■ **What is being asked**
Leave out the pictures, and retype the remaining data exactly.

Spatial object tracking data:
··········

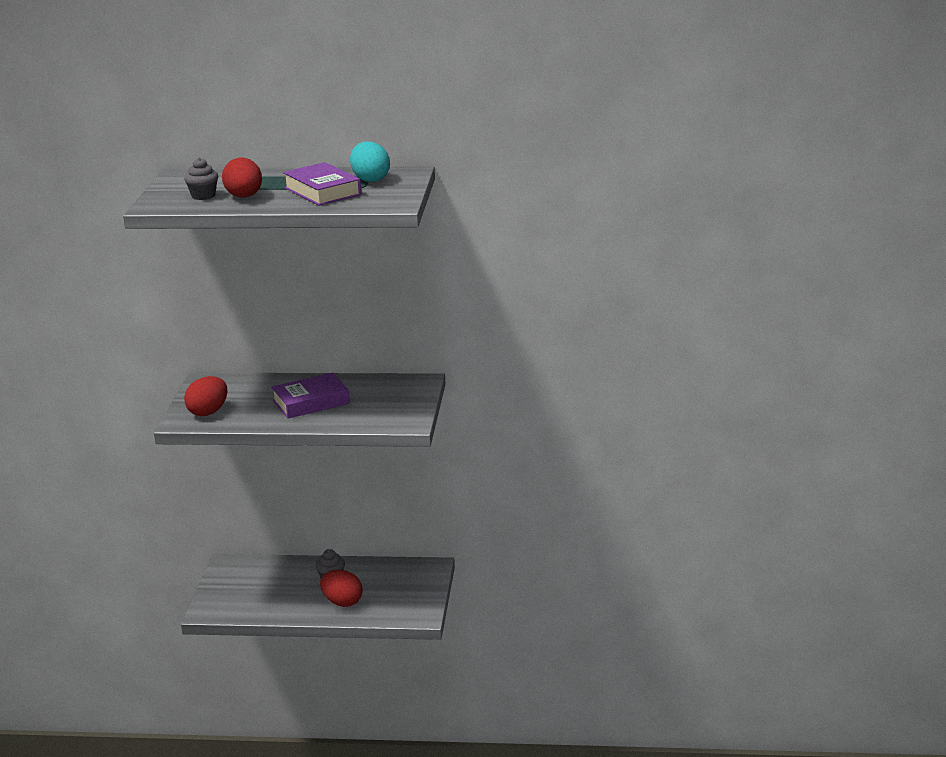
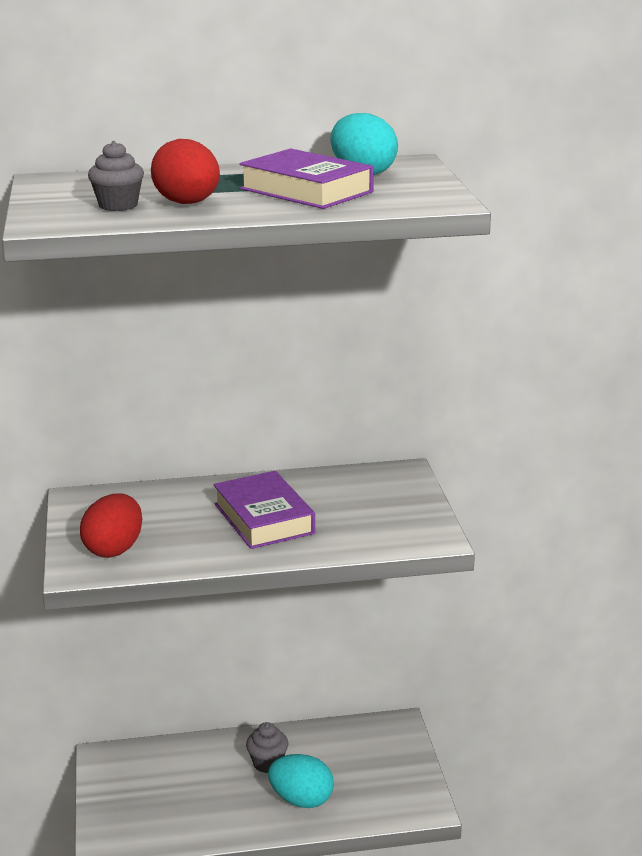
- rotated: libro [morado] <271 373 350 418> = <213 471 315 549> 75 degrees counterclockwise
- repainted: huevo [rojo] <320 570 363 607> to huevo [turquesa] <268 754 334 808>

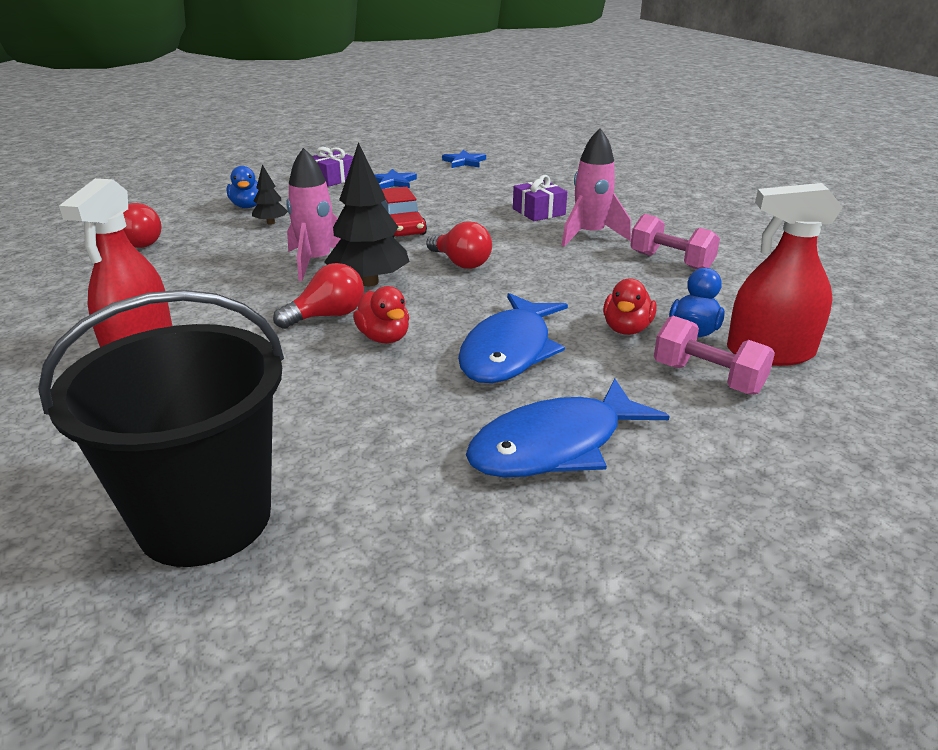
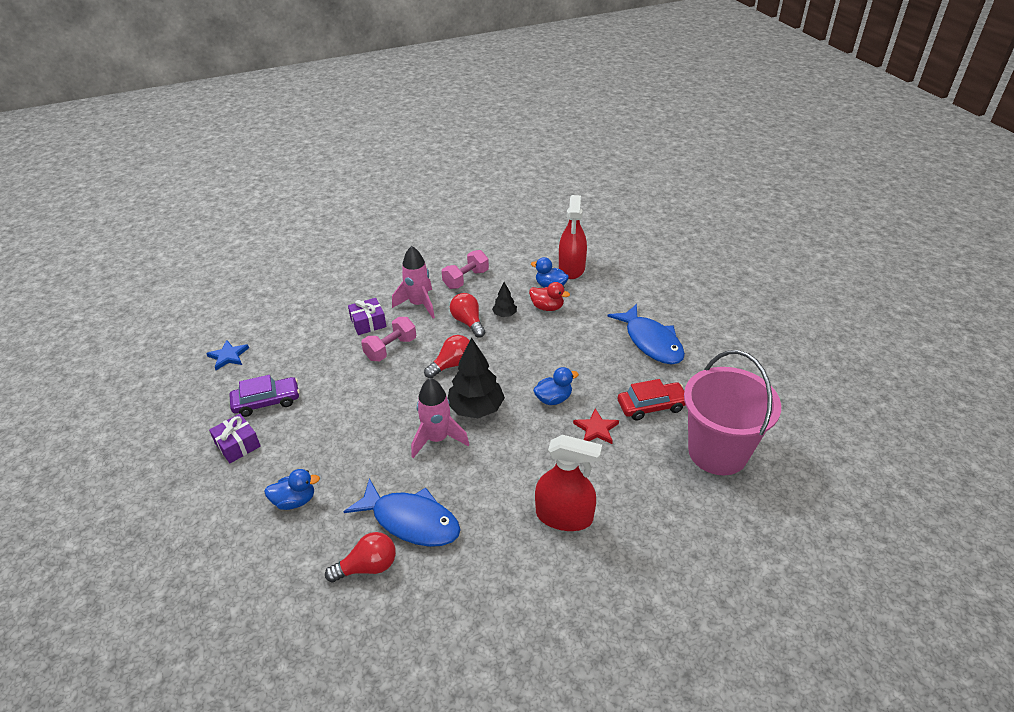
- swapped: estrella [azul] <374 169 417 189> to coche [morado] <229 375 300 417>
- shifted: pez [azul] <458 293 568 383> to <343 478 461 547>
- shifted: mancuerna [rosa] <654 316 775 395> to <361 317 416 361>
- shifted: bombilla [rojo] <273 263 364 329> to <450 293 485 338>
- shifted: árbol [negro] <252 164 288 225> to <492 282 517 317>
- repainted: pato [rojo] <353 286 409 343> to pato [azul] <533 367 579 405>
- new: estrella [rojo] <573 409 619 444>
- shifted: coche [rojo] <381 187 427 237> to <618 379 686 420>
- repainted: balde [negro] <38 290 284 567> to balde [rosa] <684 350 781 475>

··········

■ **Task output**
- rotated: libro [morado] <271 373 350 418> = <213 471 315 549> 75 degrees counterclockwise
- repainted: huevo [rojo] <320 570 363 607> to huevo [turquesa] <268 754 334 808>

- swapped: estrella [azul] <374 169 417 189> to coche [morado] <229 375 300 417>
- shifted: pez [azul] <458 293 568 383> to <343 478 461 547>
- shifted: mancuerna [rosa] <654 316 775 395> to <361 317 416 361>
- shifted: bombilla [rojo] <273 263 364 329> to <450 293 485 338>
- shifted: árbol [negro] <252 164 288 225> to <492 282 517 317>
- repainted: pato [rojo] <353 286 409 343> to pato [azul] <533 367 579 405>
- new: estrella [rojo] <573 409 619 444>
- shifted: coche [rojo] <381 187 427 237> to <618 379 686 420>
- repainted: balde [negro] <38 290 284 567> to balde [rosa] <684 350 781 475>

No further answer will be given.